» PROBLEM REQUIREMENTS:
Only the pictures are to be left out; return the rest of the data exactly as it stands.

[Excerpts from a dataset]
::::::::

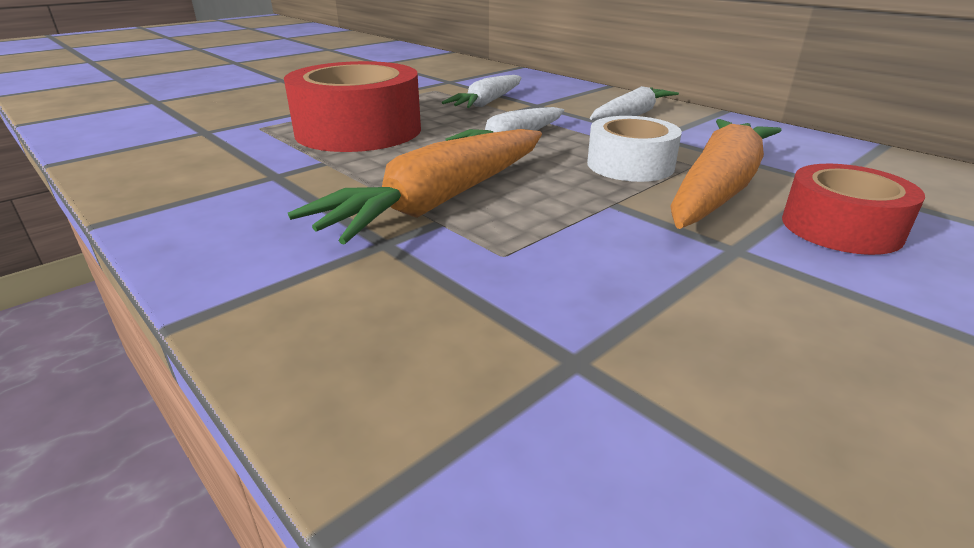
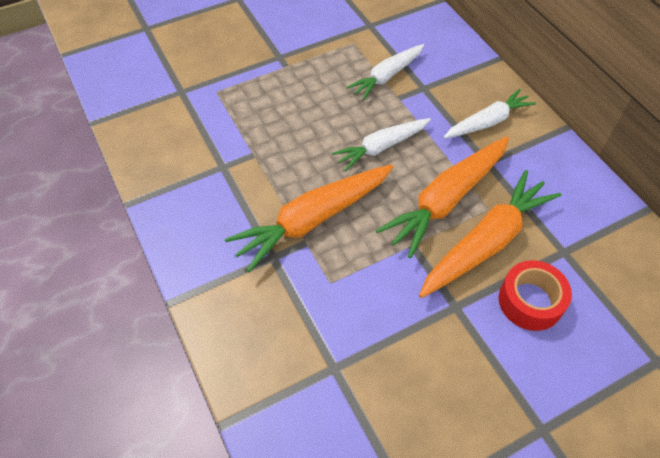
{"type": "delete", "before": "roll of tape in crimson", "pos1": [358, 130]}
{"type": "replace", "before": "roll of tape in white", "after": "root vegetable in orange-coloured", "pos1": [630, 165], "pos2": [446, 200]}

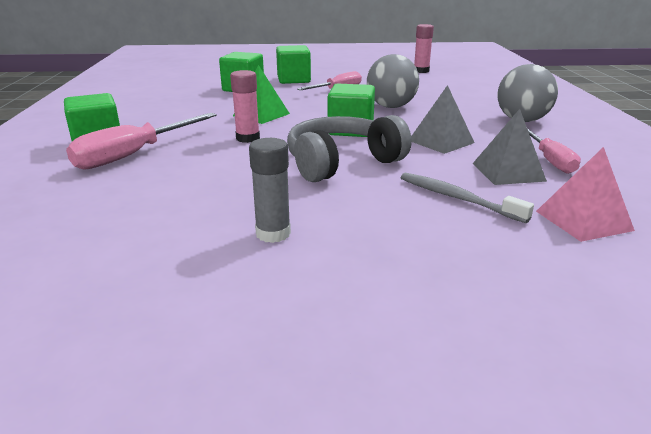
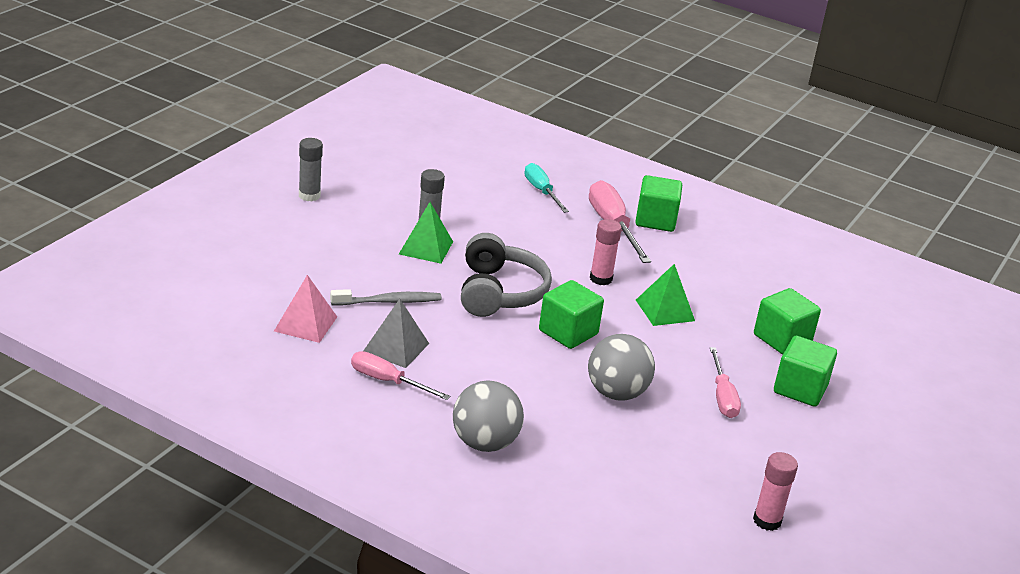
{"type": "delete", "before": "pyramid shape in gray", "pos1": [441, 141]}
{"type": "insert", "after": "stick of glue in gray", "pos2": [309, 195]}
{"type": "insert", "after": "pyramid shape in green", "pos2": [426, 247]}
{"type": "insert", "after": "flat screwdriver in aqua", "pos2": [541, 191]}

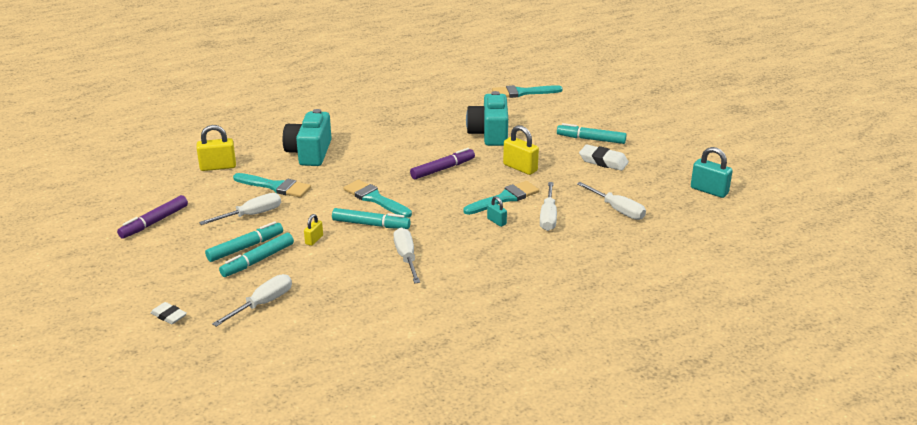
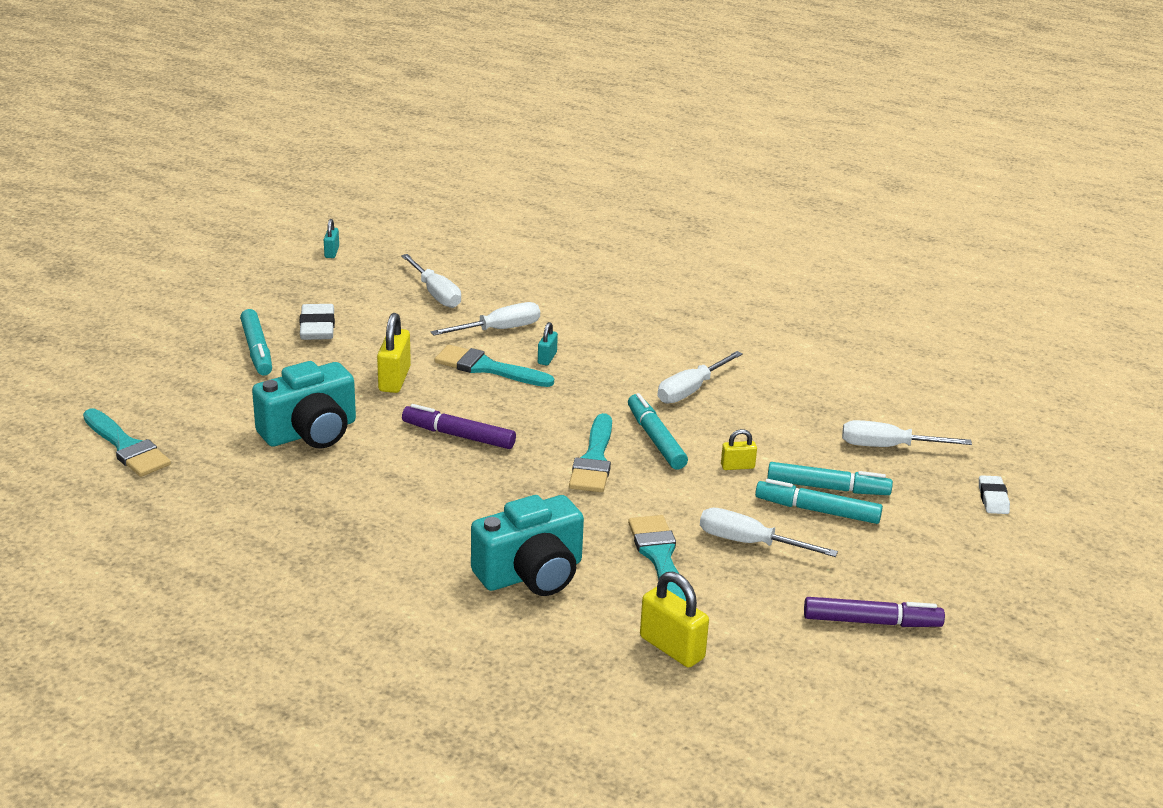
{"type": "rotate", "before": "flat screwdriver in white", "pos1": [617, 210], "pos2": [436, 294], "turn": 135}
{"type": "resize", "before": "padlock in aqua", "pos1": [709, 190], "pos2": [331, 252], "scale": 0.56}

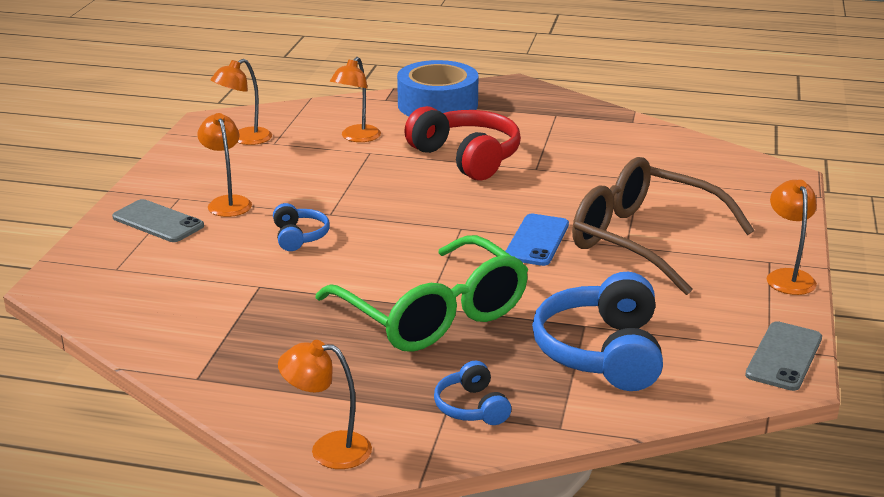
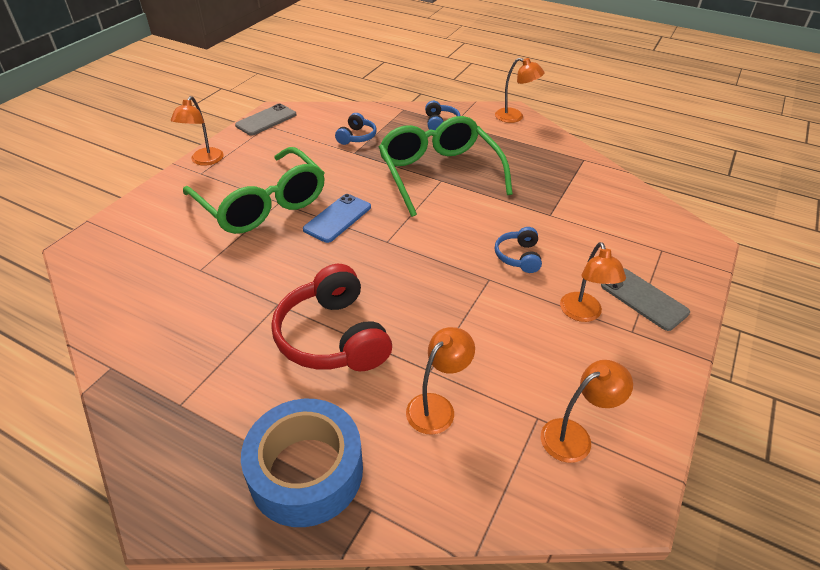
{"type": "resize", "before": "headphones in cobalt", "pos1": [602, 352], "pos2": [356, 137], "scale": 0.51}
{"type": "recolor", "before": "glasses in russet", "after": "glasses in green", "pos1": [644, 240], "pos2": [262, 204]}

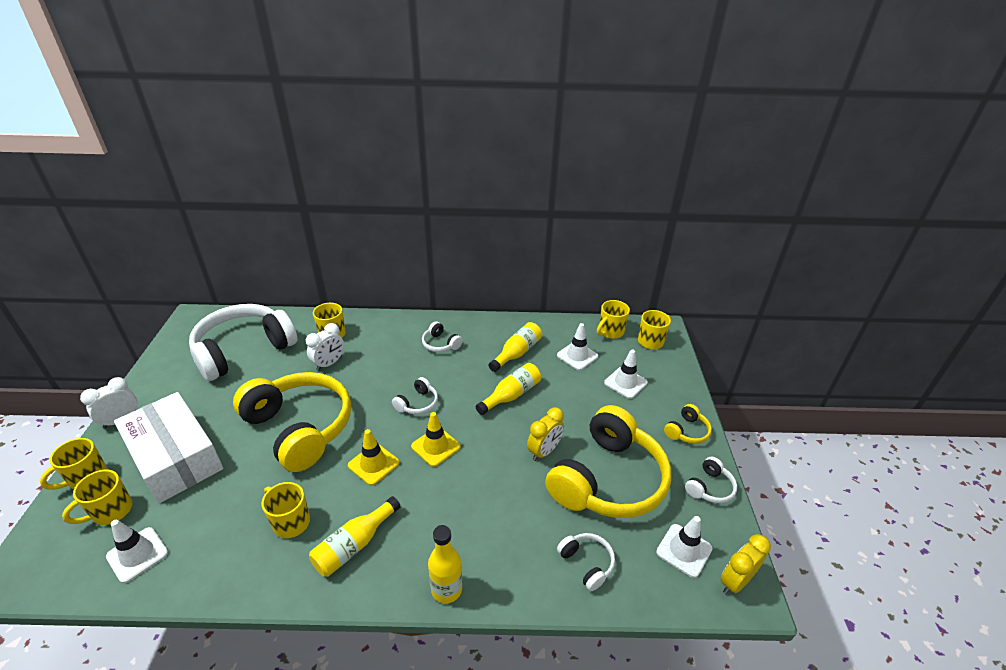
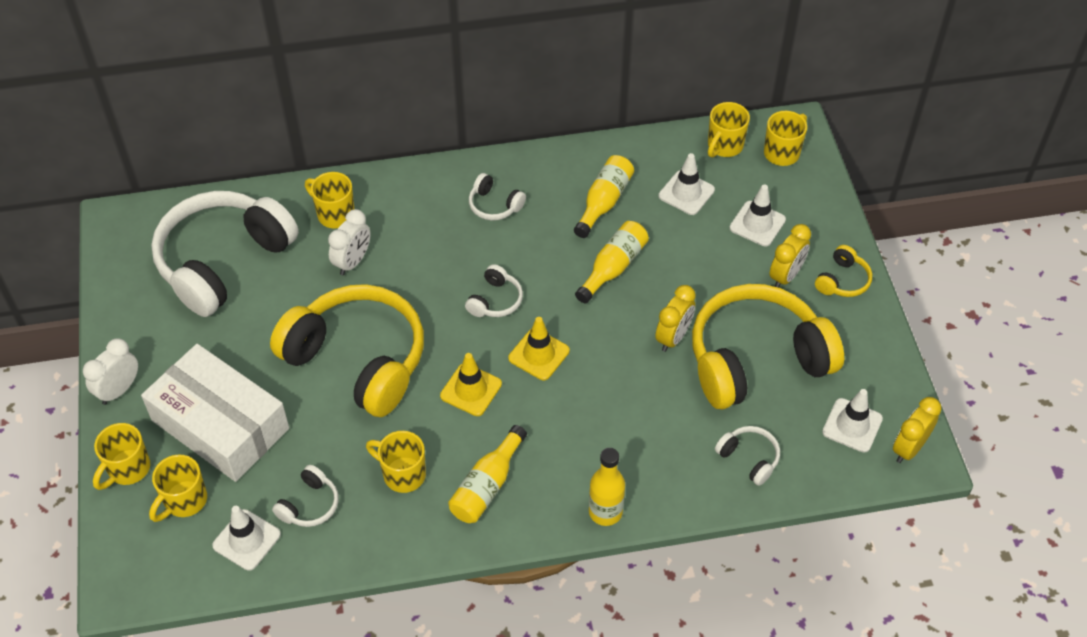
{"type": "rotate", "before": "headphones in bright yellow", "pos1": [608, 479], "pos2": [756, 359], "turn": -135}
{"type": "move", "before": "headphones in white", "pos1": [709, 487], "pos2": [309, 505]}
{"type": "insert", "after": "clock in bright yellow", "pos2": [785, 276]}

::::::::

» YOUR SOLUTION:
{"type": "delete", "before": "roll of tape in crimson", "pos1": [358, 130]}
{"type": "replace", "before": "roll of tape in white", "after": "root vegetable in orange-coloured", "pos1": [630, 165], "pos2": [446, 200]}

{"type": "delete", "before": "pyramid shape in gray", "pos1": [441, 141]}
{"type": "insert", "after": "stick of glue in gray", "pos2": [309, 195]}
{"type": "insert", "after": "pyramid shape in green", "pos2": [426, 247]}
{"type": "insert", "after": "flat screwdriver in aqua", "pos2": [541, 191]}

{"type": "rotate", "before": "flat screwdriver in white", "pos1": [617, 210], "pos2": [436, 294], "turn": 135}
{"type": "resize", "before": "padlock in aqua", "pos1": [709, 190], "pos2": [331, 252], "scale": 0.56}

{"type": "resize", "before": "headphones in cobalt", "pos1": [602, 352], "pos2": [356, 137], "scale": 0.51}
{"type": "recolor", "before": "glasses in russet", "after": "glasses in green", "pos1": [644, 240], "pos2": [262, 204]}

{"type": "rotate", "before": "headphones in bright yellow", "pos1": [608, 479], "pos2": [756, 359], "turn": -135}
{"type": "move", "before": "headphones in white", "pos1": [709, 487], "pos2": [309, 505]}
{"type": "insert", "after": "clock in bright yellow", "pos2": [785, 276]}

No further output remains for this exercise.